Task goal:
Which lines of the records below contain the word "RUSSET"? Show each one.

(Records from a collection)

Start of Block

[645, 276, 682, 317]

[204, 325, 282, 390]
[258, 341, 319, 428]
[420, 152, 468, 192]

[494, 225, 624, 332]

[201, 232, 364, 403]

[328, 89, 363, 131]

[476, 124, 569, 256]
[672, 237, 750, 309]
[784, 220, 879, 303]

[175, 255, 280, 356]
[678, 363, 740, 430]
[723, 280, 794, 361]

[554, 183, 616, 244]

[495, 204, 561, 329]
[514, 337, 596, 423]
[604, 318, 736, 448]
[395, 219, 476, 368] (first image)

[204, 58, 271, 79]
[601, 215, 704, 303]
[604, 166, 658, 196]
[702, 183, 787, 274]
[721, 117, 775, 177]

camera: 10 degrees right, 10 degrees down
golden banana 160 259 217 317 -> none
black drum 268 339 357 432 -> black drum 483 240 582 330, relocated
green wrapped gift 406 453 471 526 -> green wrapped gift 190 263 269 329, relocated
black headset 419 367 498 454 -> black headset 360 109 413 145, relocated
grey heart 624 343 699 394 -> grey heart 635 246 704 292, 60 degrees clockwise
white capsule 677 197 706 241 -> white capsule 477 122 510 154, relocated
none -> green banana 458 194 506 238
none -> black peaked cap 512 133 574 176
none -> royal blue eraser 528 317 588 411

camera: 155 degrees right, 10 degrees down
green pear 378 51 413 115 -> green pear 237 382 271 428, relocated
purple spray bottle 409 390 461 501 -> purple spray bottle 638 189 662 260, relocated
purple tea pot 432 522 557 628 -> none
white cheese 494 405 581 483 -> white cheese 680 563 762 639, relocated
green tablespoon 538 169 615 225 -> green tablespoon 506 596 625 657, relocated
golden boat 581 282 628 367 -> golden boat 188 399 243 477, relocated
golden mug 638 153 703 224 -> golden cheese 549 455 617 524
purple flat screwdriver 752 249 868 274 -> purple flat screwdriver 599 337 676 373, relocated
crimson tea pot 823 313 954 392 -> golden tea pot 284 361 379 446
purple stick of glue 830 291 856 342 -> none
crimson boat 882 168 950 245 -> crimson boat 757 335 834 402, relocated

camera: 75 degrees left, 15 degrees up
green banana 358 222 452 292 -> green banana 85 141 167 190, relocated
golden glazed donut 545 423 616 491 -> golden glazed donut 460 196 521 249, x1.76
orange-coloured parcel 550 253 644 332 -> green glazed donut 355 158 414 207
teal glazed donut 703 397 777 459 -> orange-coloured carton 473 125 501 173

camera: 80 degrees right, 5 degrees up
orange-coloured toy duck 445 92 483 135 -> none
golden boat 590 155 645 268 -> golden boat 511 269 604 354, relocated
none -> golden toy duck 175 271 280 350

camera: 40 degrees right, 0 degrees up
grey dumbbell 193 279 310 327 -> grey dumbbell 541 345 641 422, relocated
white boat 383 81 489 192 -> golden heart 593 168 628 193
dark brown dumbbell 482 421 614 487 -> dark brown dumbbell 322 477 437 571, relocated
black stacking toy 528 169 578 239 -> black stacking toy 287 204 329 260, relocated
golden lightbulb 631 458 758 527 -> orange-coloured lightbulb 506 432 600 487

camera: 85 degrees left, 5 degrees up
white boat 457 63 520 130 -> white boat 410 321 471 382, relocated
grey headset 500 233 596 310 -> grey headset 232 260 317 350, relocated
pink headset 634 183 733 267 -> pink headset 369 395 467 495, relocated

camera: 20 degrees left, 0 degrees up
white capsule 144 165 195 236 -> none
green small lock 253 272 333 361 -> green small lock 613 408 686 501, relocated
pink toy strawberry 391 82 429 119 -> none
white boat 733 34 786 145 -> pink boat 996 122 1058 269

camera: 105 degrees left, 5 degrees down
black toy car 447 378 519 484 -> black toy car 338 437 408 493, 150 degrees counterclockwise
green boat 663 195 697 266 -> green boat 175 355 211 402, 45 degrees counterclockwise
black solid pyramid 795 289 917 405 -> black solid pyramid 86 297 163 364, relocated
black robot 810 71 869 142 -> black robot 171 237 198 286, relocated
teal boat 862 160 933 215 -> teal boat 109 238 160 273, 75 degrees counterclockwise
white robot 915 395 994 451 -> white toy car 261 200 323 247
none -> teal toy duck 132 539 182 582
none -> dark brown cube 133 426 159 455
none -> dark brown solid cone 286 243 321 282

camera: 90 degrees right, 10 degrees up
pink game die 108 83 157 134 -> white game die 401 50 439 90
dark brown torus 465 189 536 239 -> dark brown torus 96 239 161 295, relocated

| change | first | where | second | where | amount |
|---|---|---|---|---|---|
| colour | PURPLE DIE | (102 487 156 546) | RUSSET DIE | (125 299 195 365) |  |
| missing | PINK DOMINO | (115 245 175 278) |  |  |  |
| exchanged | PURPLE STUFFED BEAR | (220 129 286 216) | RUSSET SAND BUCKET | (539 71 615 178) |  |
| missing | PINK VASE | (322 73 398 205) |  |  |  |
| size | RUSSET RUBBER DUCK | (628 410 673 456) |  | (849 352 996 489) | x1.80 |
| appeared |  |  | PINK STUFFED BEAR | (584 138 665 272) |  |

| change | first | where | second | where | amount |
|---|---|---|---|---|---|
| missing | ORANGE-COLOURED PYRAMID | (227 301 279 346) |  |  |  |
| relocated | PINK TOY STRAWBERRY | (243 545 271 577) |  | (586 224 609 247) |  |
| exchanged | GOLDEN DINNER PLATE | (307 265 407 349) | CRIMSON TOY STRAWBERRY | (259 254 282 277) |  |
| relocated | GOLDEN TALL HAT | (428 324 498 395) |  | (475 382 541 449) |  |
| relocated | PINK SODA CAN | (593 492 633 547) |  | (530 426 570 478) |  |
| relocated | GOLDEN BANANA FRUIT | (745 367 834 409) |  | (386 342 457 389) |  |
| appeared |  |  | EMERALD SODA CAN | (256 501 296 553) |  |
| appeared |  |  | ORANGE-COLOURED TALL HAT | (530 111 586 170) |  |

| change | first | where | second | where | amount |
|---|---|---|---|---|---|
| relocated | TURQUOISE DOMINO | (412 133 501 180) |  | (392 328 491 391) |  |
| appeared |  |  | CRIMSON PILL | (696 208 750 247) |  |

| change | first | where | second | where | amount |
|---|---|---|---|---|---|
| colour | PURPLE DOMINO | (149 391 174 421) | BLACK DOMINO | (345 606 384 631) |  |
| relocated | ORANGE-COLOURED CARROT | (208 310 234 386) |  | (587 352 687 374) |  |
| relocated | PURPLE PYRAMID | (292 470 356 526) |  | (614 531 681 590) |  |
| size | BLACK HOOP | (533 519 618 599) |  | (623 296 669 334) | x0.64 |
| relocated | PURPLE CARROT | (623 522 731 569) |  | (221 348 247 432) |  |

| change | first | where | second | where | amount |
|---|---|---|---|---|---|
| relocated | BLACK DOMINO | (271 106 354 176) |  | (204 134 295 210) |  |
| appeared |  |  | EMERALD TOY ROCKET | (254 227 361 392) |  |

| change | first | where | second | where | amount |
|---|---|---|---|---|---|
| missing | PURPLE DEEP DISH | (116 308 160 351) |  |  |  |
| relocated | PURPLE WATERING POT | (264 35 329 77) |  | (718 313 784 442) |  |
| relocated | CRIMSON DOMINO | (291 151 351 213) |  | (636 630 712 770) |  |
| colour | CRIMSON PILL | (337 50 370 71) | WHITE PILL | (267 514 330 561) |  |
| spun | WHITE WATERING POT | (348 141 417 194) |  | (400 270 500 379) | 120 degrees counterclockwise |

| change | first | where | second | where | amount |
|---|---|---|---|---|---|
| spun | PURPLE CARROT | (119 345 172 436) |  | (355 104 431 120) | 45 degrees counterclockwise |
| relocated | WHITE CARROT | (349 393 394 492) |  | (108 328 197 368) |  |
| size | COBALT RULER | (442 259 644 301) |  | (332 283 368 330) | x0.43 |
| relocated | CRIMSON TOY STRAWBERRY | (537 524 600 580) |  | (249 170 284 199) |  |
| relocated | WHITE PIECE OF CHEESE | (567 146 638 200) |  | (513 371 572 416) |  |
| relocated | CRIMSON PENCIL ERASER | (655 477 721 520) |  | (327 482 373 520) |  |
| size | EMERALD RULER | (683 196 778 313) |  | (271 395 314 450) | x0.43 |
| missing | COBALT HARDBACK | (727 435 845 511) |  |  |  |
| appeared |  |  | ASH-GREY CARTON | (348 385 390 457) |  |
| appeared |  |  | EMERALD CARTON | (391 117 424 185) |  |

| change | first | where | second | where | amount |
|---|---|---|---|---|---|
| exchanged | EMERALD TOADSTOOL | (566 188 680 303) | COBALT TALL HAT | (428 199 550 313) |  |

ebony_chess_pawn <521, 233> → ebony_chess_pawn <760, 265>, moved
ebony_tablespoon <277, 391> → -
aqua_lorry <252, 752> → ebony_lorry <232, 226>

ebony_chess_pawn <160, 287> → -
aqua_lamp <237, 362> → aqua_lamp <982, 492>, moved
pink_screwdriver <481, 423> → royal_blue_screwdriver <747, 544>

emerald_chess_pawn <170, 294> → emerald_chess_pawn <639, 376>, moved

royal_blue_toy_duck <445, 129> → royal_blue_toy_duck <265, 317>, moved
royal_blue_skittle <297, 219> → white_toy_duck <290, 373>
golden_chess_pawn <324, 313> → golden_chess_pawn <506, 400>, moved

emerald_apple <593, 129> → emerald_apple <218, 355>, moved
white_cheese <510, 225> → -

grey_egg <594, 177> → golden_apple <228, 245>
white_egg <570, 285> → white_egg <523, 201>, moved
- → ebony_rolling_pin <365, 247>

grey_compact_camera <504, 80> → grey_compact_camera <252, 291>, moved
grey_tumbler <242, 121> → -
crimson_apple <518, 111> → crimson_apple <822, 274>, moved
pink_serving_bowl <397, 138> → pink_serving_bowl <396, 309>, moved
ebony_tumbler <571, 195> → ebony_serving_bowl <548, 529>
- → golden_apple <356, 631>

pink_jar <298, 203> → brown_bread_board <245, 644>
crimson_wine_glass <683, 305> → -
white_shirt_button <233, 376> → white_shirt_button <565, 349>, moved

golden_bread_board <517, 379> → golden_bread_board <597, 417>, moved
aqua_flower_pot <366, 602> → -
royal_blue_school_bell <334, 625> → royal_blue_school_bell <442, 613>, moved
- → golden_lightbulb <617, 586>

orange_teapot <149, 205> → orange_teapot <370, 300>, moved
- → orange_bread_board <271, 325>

End of Block

Final answer:
| colour | PURPLE DIE | (102 487 156 546) | RUSSET DIE | (125 299 195 365) |  |
| exchanged | PURPLE STUFFED BEAR | (220 129 286 216) | RUSSET SAND BUCKET | (539 71 615 178) |  |
| size | RUSSET RUBBER DUCK | (628 410 673 456) |  | (849 352 996 489) | x1.80 |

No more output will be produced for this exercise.